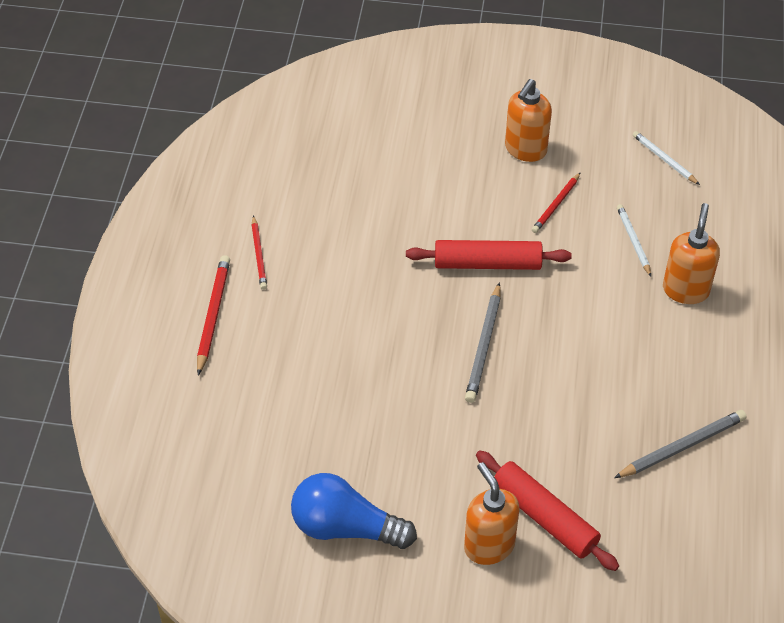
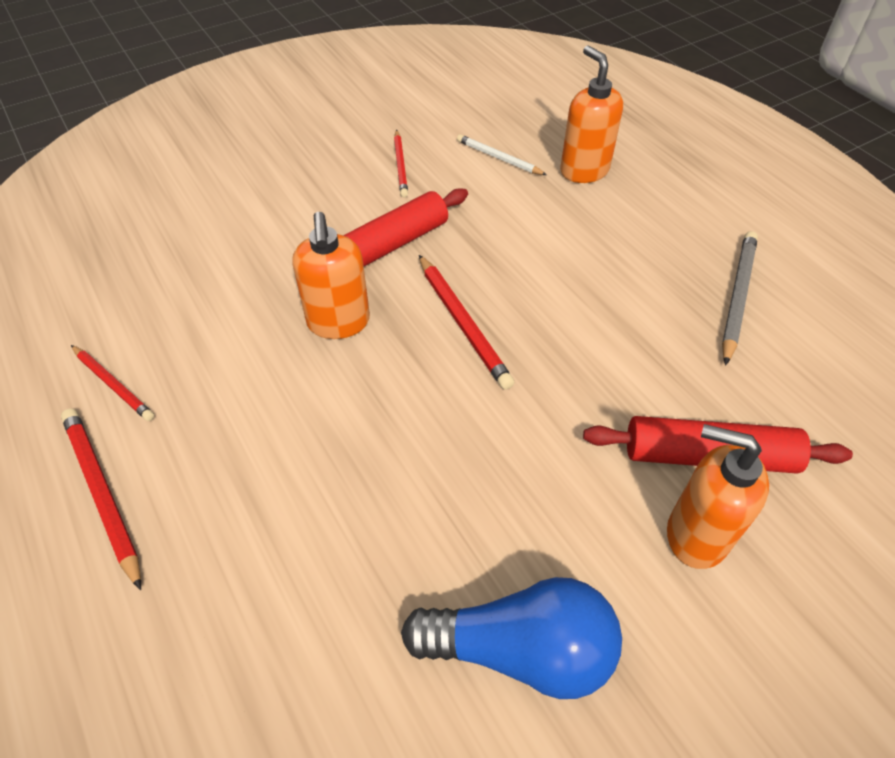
camera: 40 degrees left, 0 degrees up
(345, 527) = (521, 650): blue light bulb -> blue light bulb turned 150 degrees counterclockwise
(484, 346) = (462, 323): grey pencil -> red pencil
(525, 150) = (326, 138): orange soap dispenser -> orange soap dispenser (338, 322)
(664, 159) = (455, 89): white pencil -> none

* Task requirements *
Lines holding the string "degrees" are the answer; copy each one from the listing above.

* Exercise answer *
camera: 40 degrees left, 0 degrees up
(345, 527) = (521, 650): blue light bulb -> blue light bulb turned 150 degrees counterclockwise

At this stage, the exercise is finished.